▶ TASK PROMPT:
Please output the lines shown below exactly as they appear.
##### ENTRIES SUPPLIED
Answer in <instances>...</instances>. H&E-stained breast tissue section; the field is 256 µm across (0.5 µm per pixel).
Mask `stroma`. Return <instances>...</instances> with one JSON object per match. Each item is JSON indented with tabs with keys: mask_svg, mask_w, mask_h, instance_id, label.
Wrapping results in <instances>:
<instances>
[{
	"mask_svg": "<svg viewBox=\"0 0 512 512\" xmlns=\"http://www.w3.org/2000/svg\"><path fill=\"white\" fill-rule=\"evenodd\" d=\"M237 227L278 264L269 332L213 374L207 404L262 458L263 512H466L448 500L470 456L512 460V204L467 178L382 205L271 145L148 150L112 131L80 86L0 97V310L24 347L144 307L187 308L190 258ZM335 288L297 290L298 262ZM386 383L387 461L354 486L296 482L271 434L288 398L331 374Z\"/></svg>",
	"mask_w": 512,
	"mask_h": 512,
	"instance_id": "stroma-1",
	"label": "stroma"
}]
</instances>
##########
▶ CORRECT RESULT:
Answer in <instances>...</instances>. H&E-stained breast tissue section; the field is 256 µm across (0.5 µm per pixel).
Mask `stroma`. Return <instances>...</instances> with one JSON object per match. Each item is JSON indented with tabs with keys: mask_svg, mask_w, mask_h, instance_id, label.
Wrapping results in <instances>:
<instances>
[{
	"mask_svg": "<svg viewBox=\"0 0 512 512\" xmlns=\"http://www.w3.org/2000/svg\"><path fill=\"white\" fill-rule=\"evenodd\" d=\"M237 227L278 264L269 332L213 374L207 404L262 458L263 512H466L448 500L470 456L512 460V204L467 178L382 205L271 145L148 150L112 131L80 86L0 97V310L24 347L144 307L187 308L190 258ZM335 288L297 290L298 262ZM386 383L387 461L354 486L296 482L271 434L288 398L331 374Z\"/></svg>",
	"mask_w": 512,
	"mask_h": 512,
	"instance_id": "stroma-1",
	"label": "stroma"
}]
</instances>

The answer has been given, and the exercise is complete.